===== RECORDS SHOWN

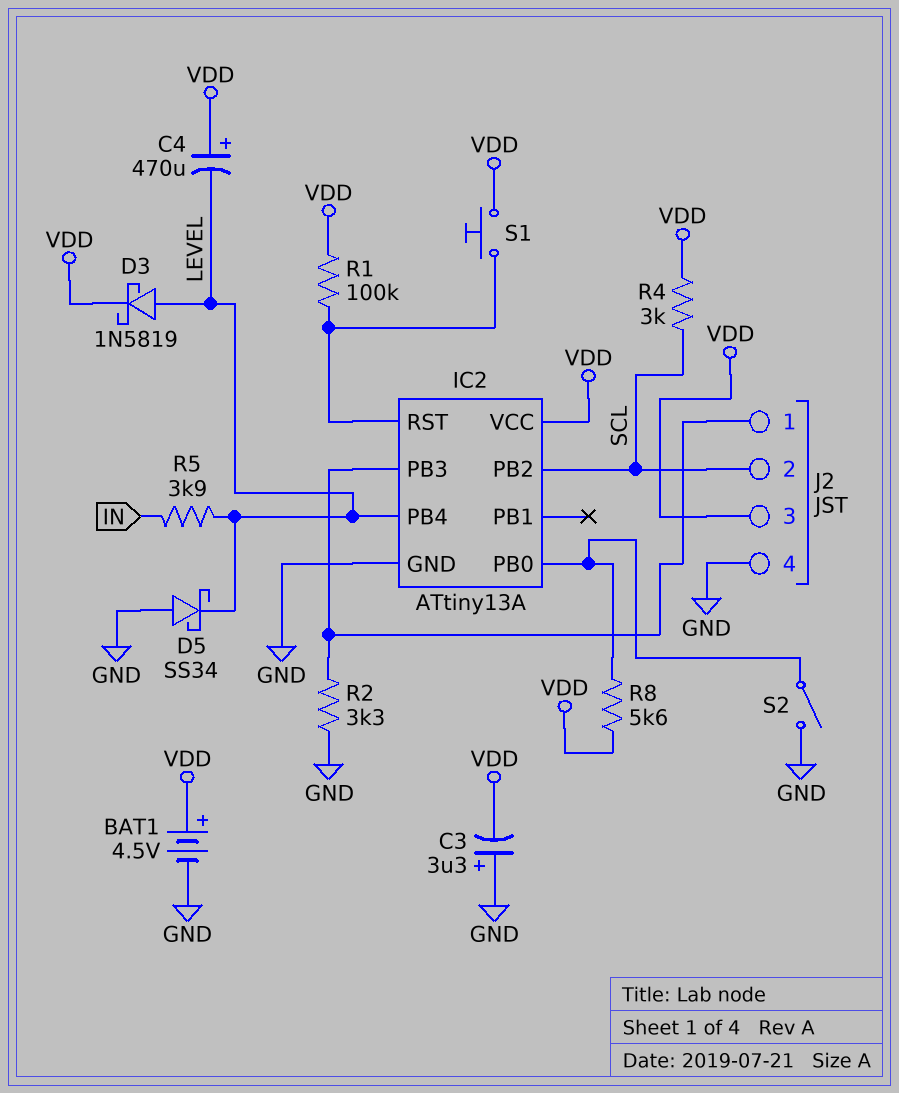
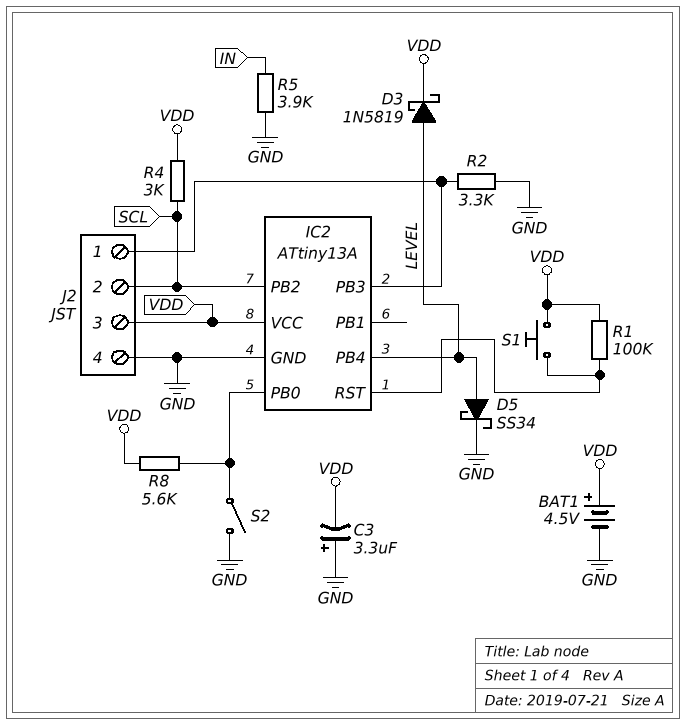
C4: 470uF (plus VDD, minus LEVEL) -> none
D5: schottky SS34 (A GND, K LEVEL) -> schottky SS34 (A LEVEL, K GND)
R5: 3.9k (IN, LEVEL) -> 3.9k (GND, IN)

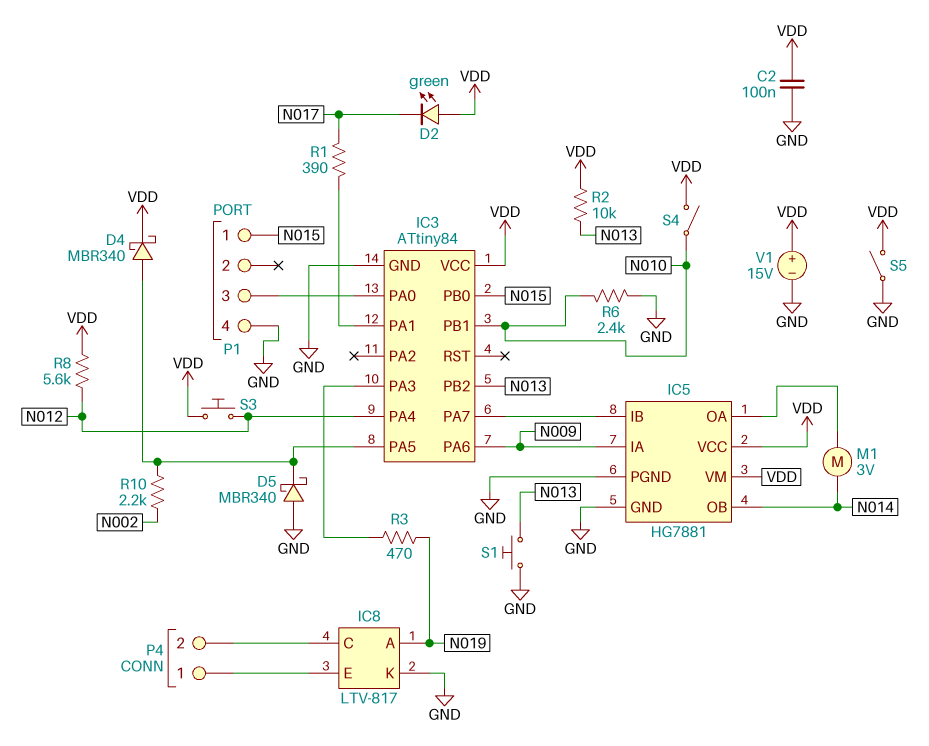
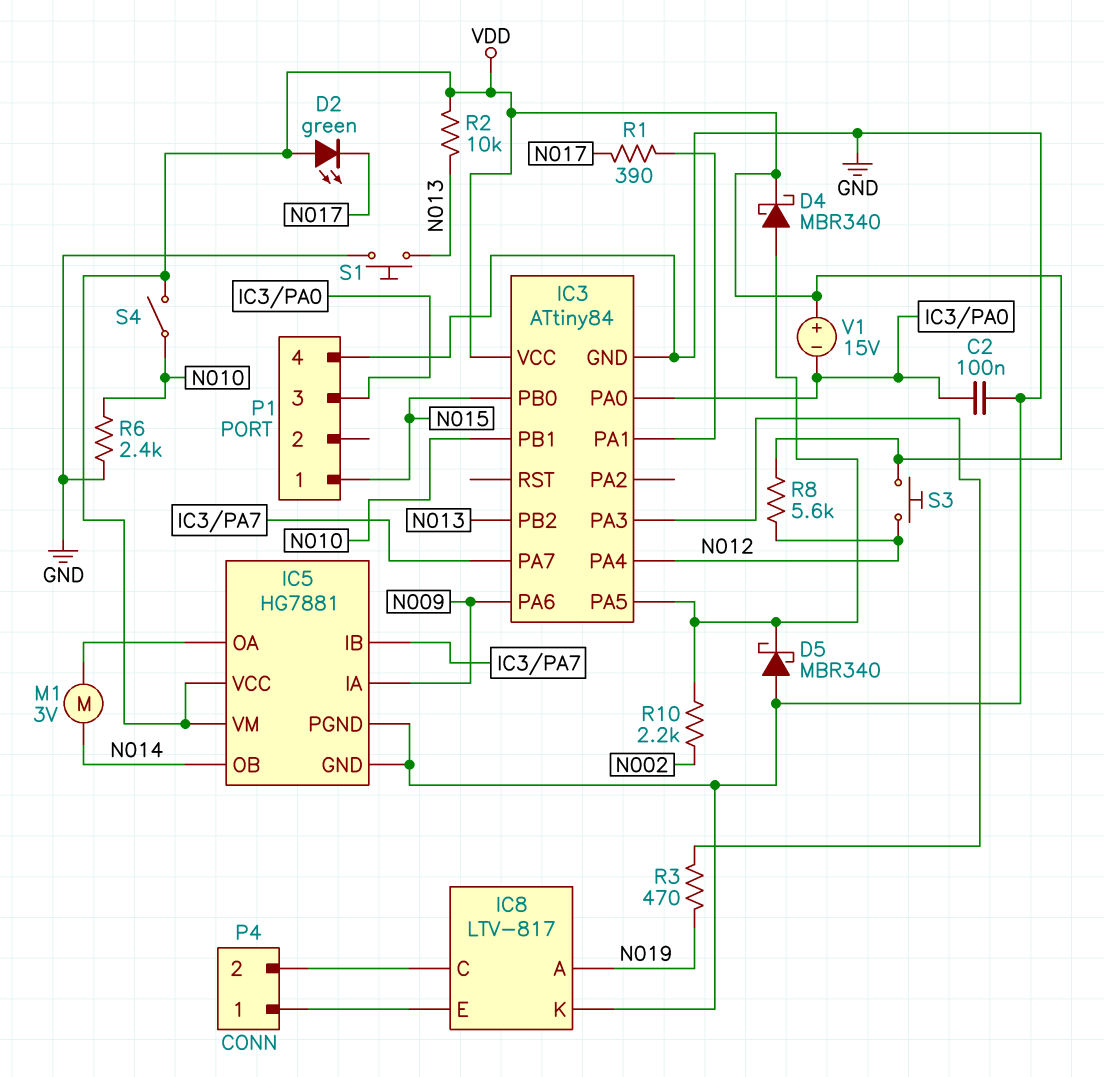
C2: 100nF (GND, VDD) -> 100nF (GND, IC3/PA0)
S5: switch (GND, VDD) -> none
V1: 15V (plus VDD, minus GND) -> 15V (plus VDD, minus IC3/PA0)

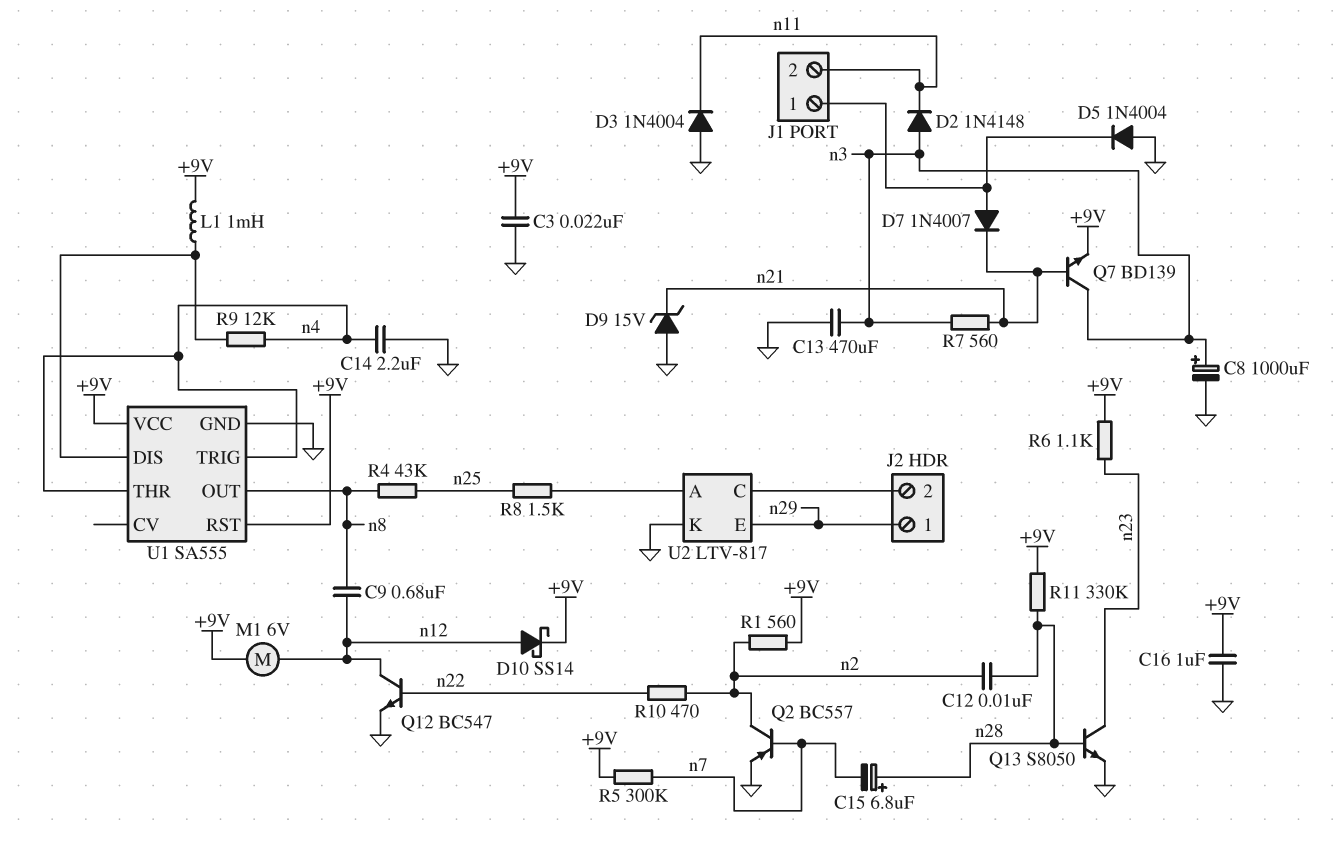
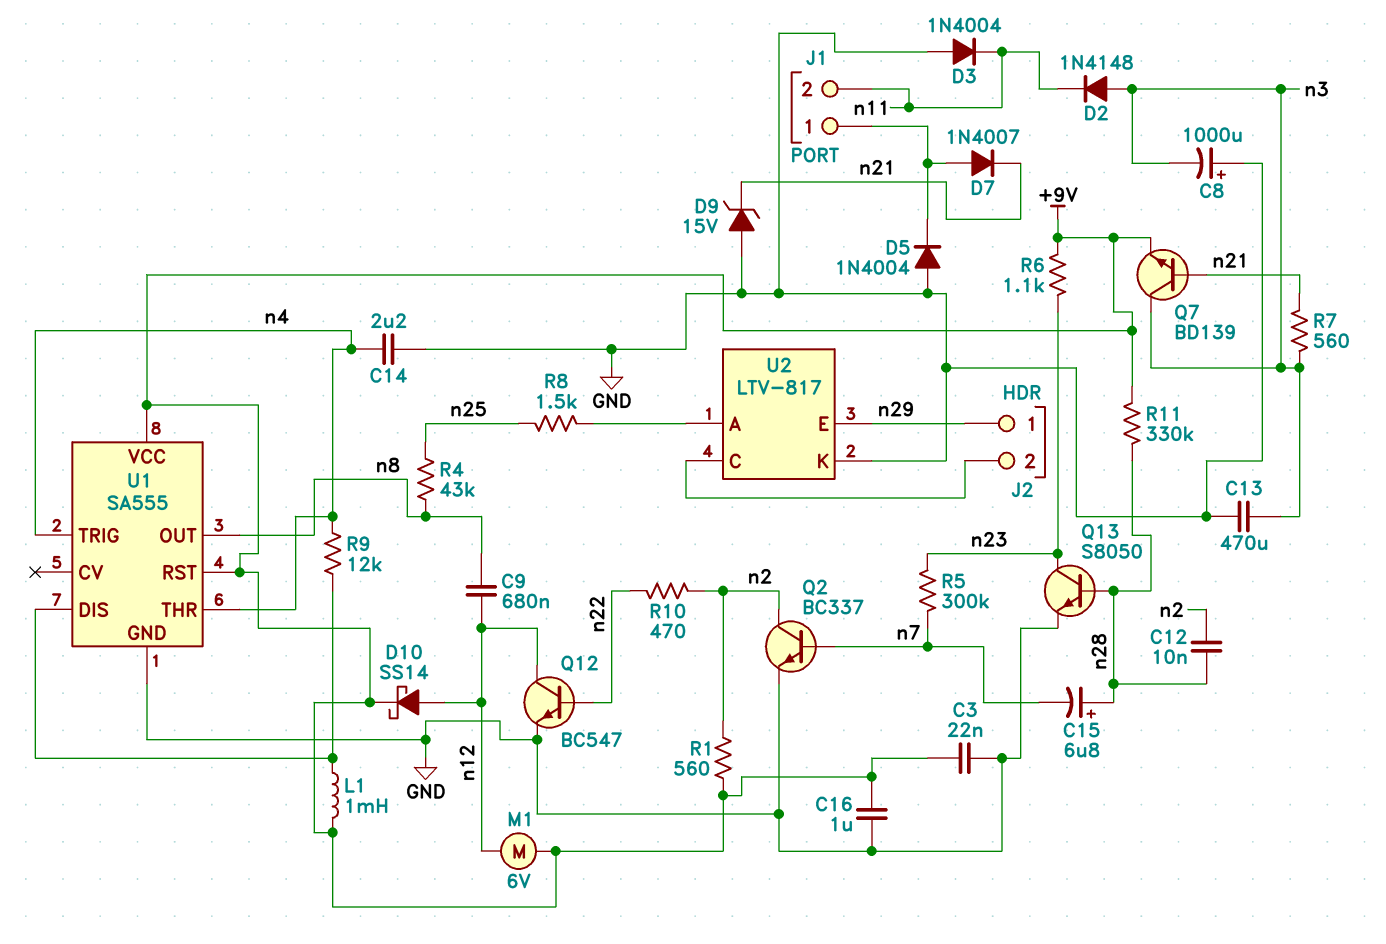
C8: 1000uF (plus n3, minus GND) -> 1000uF (plus GND, minus n3)
Q2: PNP BC557 (B n7, C n2, E GND) -> NPN BC337 (B n7, C n2, E GND)
R5: 300k (+9V, n7) -> 300k (n7, n23)

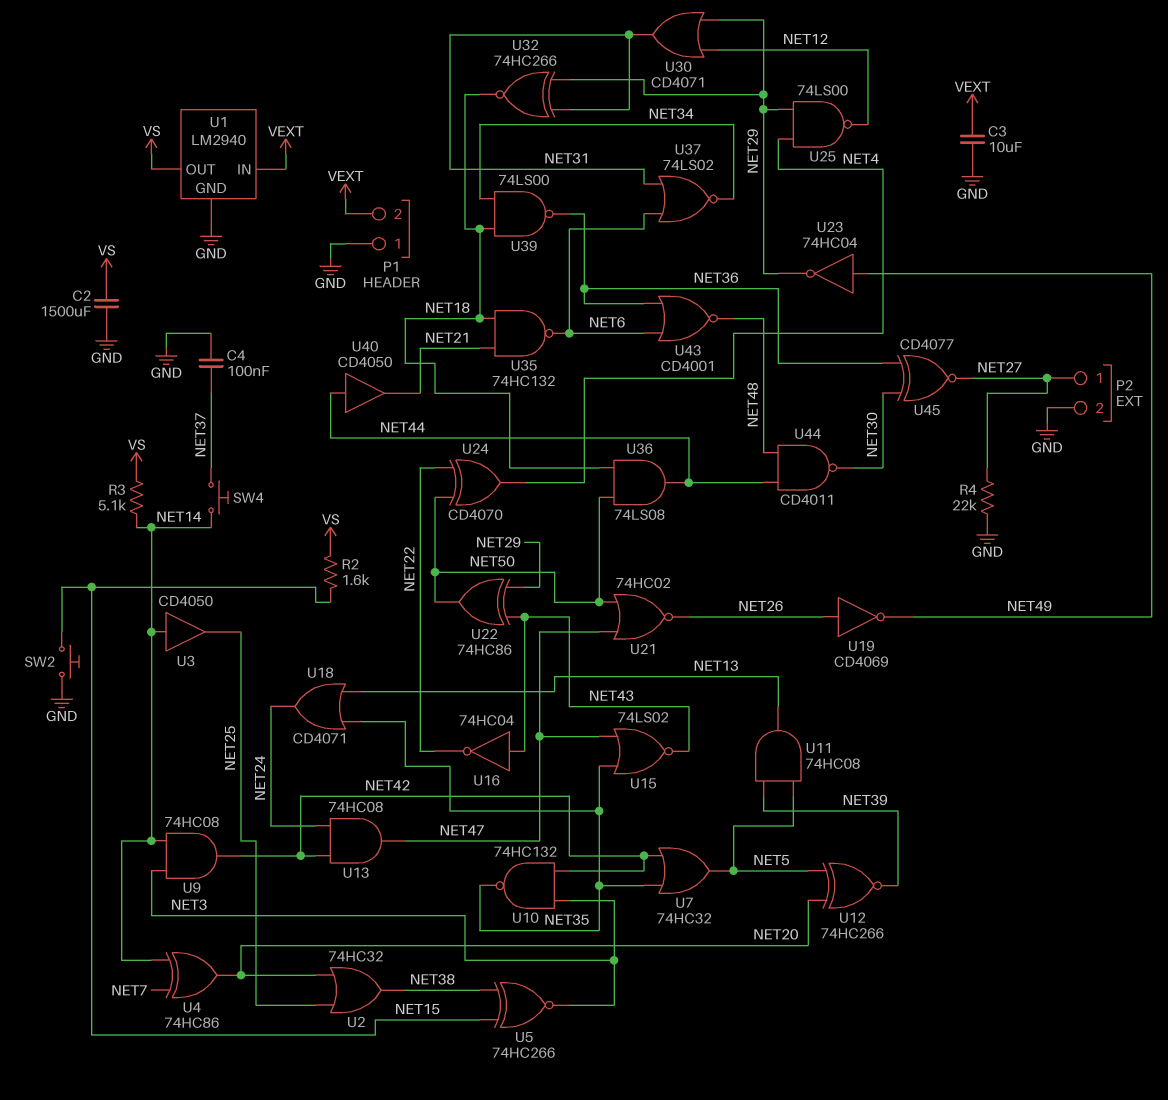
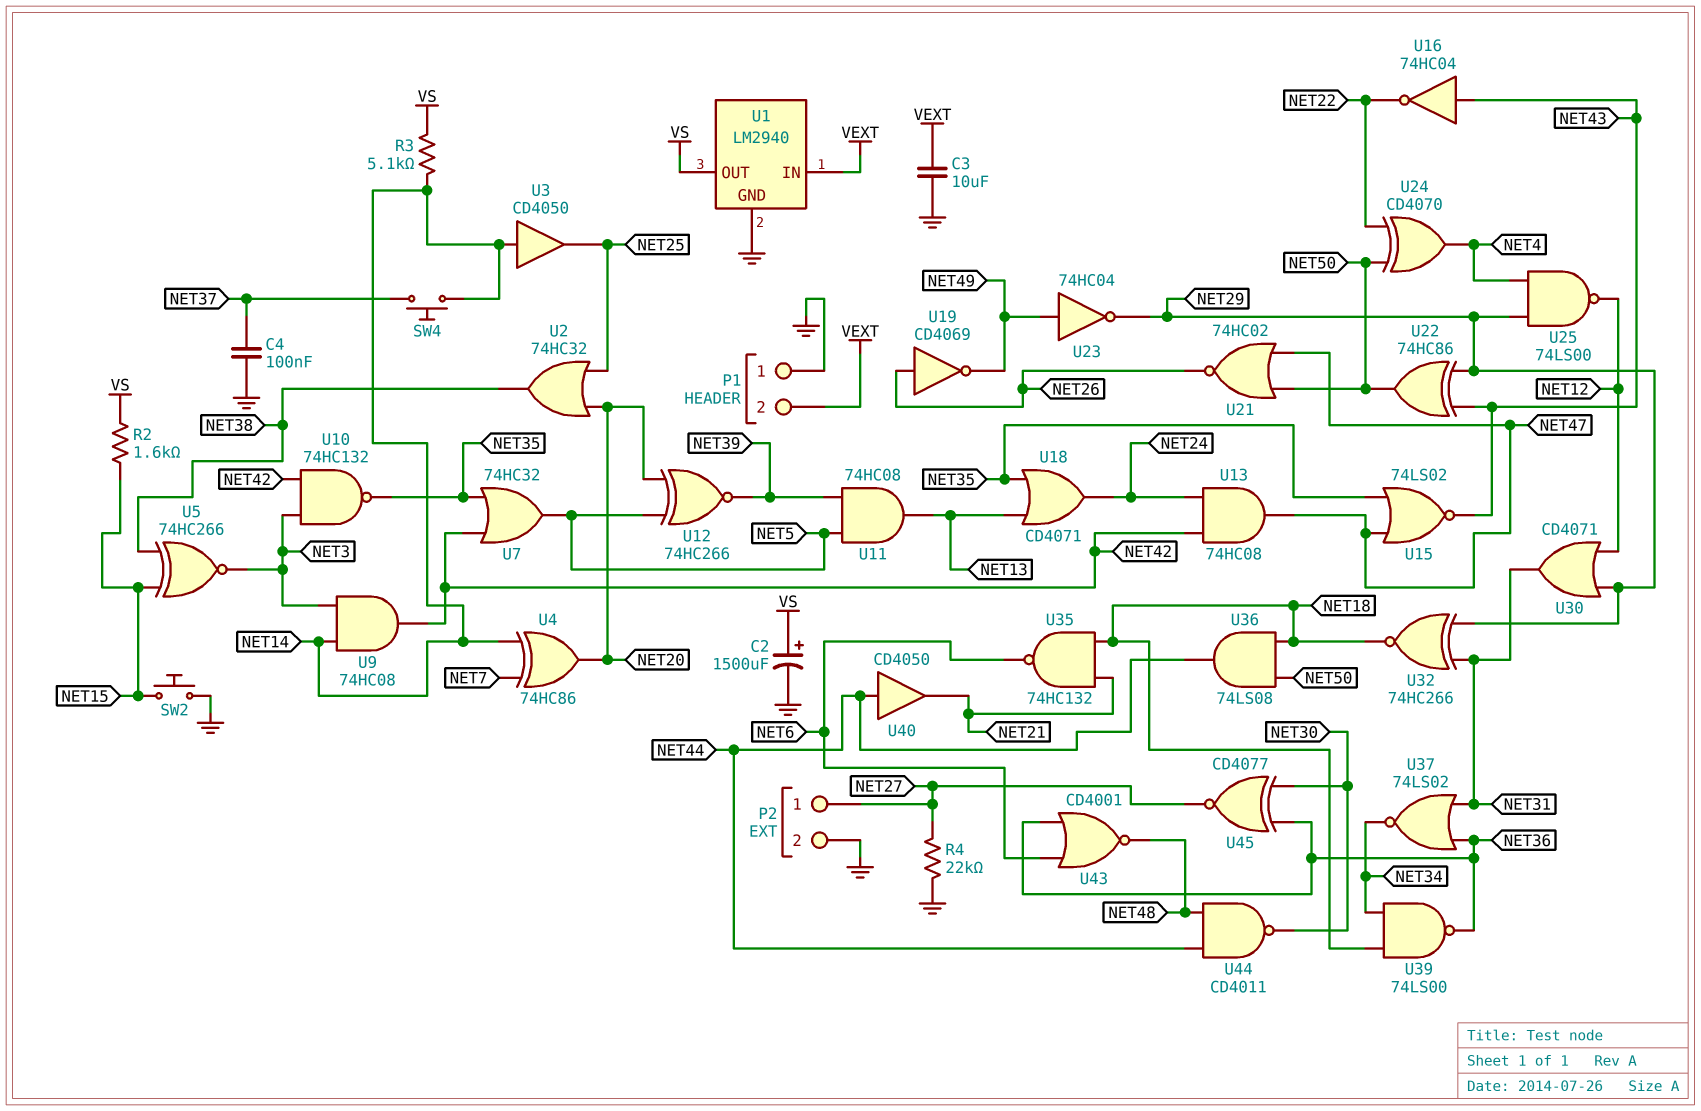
C2: 1500uF (GND, VS) -> 1500uF (plus VS, minus GND)
U37: NOR 74LS02 (in NET6, in NET31, out NET34) -> NOR 74LS02 (in NET31, in NET36, out NET34)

==========

→ **DIRECTIONS**: Return, exactly and without extra lines, everything from the line with "Q2: PNP BC557" through the last line of the material above, both included. Pictures must be dropped.

→ **RESPONSE TO THIS TASK**:
Q2: PNP BC557 (B n7, C n2, E GND) -> NPN BC337 (B n7, C n2, E GND)
R5: 300k (+9V, n7) -> 300k (n7, n23)

C2: 1500uF (GND, VS) -> 1500uF (plus VS, minus GND)
U37: NOR 74LS02 (in NET6, in NET31, out NET34) -> NOR 74LS02 (in NET31, in NET36, out NET34)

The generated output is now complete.